# What the exercise asks
Set the data down once more, in full and exactly.

Object tracking records
"""

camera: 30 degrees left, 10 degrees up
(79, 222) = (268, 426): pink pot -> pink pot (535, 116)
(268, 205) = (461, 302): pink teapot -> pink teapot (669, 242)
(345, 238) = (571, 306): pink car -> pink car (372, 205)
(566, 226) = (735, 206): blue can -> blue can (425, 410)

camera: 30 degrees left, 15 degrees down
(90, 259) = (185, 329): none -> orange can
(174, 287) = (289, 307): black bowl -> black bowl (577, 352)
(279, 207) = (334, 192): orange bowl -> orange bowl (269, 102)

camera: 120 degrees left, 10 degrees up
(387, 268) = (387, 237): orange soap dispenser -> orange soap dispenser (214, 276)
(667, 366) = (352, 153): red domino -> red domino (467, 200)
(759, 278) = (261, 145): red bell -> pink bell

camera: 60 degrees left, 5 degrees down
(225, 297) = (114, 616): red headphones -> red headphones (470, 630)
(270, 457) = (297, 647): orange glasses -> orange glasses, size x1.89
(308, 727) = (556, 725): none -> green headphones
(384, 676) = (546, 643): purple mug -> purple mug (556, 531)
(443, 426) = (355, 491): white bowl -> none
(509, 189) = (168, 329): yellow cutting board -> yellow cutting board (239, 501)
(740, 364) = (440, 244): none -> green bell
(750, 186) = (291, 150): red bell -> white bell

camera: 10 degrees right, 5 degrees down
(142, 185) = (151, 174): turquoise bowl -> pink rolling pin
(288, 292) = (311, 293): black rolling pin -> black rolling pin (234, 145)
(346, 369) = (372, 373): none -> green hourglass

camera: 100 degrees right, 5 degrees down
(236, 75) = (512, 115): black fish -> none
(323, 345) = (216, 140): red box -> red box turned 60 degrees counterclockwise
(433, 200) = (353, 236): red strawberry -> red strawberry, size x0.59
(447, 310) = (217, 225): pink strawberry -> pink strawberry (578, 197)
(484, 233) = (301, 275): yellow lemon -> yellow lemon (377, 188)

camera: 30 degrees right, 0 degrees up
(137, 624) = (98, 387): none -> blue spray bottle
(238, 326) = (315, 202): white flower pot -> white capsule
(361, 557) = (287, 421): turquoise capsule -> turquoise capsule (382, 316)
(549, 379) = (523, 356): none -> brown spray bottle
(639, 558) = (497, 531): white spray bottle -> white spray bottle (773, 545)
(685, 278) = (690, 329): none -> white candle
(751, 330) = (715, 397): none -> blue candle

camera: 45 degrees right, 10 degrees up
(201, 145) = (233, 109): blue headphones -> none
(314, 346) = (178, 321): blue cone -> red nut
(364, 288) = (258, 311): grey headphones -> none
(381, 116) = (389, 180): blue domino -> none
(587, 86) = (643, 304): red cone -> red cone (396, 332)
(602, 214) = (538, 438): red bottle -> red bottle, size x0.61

"""

# Response
camera: 30 degrees left, 10 degrees up
(79, 222) = (268, 426): pink pot -> pink pot (535, 116)
(268, 205) = (461, 302): pink teapot -> pink teapot (669, 242)
(345, 238) = (571, 306): pink car -> pink car (372, 205)
(566, 226) = (735, 206): blue can -> blue can (425, 410)

camera: 30 degrees left, 15 degrees down
(90, 259) = (185, 329): none -> orange can
(174, 287) = (289, 307): black bowl -> black bowl (577, 352)
(279, 207) = (334, 192): orange bowl -> orange bowl (269, 102)

camera: 120 degrees left, 10 degrees up
(387, 268) = (387, 237): orange soap dispenser -> orange soap dispenser (214, 276)
(667, 366) = (352, 153): red domino -> red domino (467, 200)
(759, 278) = (261, 145): red bell -> pink bell

camera: 60 degrees left, 5 degrees down
(225, 297) = (114, 616): red headphones -> red headphones (470, 630)
(270, 457) = (297, 647): orange glasses -> orange glasses, size x1.89
(308, 727) = (556, 725): none -> green headphones
(384, 676) = (546, 643): purple mug -> purple mug (556, 531)
(443, 426) = (355, 491): white bowl -> none
(509, 189) = (168, 329): yellow cutting board -> yellow cutting board (239, 501)
(740, 364) = (440, 244): none -> green bell
(750, 186) = (291, 150): red bell -> white bell

camera: 10 degrees right, 5 degrees down
(142, 185) = (151, 174): turquoise bowl -> pink rolling pin
(288, 292) = (311, 293): black rolling pin -> black rolling pin (234, 145)
(346, 369) = (372, 373): none -> green hourglass

camera: 100 degrees right, 5 degrees down
(236, 75) = (512, 115): black fish -> none
(323, 345) = (216, 140): red box -> red box turned 60 degrees counterclockwise
(433, 200) = (353, 236): red strawberry -> red strawberry, size x0.59
(447, 310) = (217, 225): pink strawberry -> pink strawberry (578, 197)
(484, 233) = (301, 275): yellow lemon -> yellow lemon (377, 188)

camera: 30 degrees right, 0 degrees up
(137, 624) = (98, 387): none -> blue spray bottle
(238, 326) = (315, 202): white flower pot -> white capsule
(361, 557) = (287, 421): turquoise capsule -> turquoise capsule (382, 316)
(549, 379) = (523, 356): none -> brown spray bottle
(639, 558) = (497, 531): white spray bottle -> white spray bottle (773, 545)
(685, 278) = (690, 329): none -> white candle
(751, 330) = (715, 397): none -> blue candle

camera: 45 degrees right, 10 degrees up
(201, 145) = (233, 109): blue headphones -> none
(314, 346) = (178, 321): blue cone -> red nut
(364, 288) = (258, 311): grey headphones -> none
(381, 116) = (389, 180): blue domino -> none
(587, 86) = (643, 304): red cone -> red cone (396, 332)
(602, 214) = (538, 438): red bottle -> red bottle, size x0.61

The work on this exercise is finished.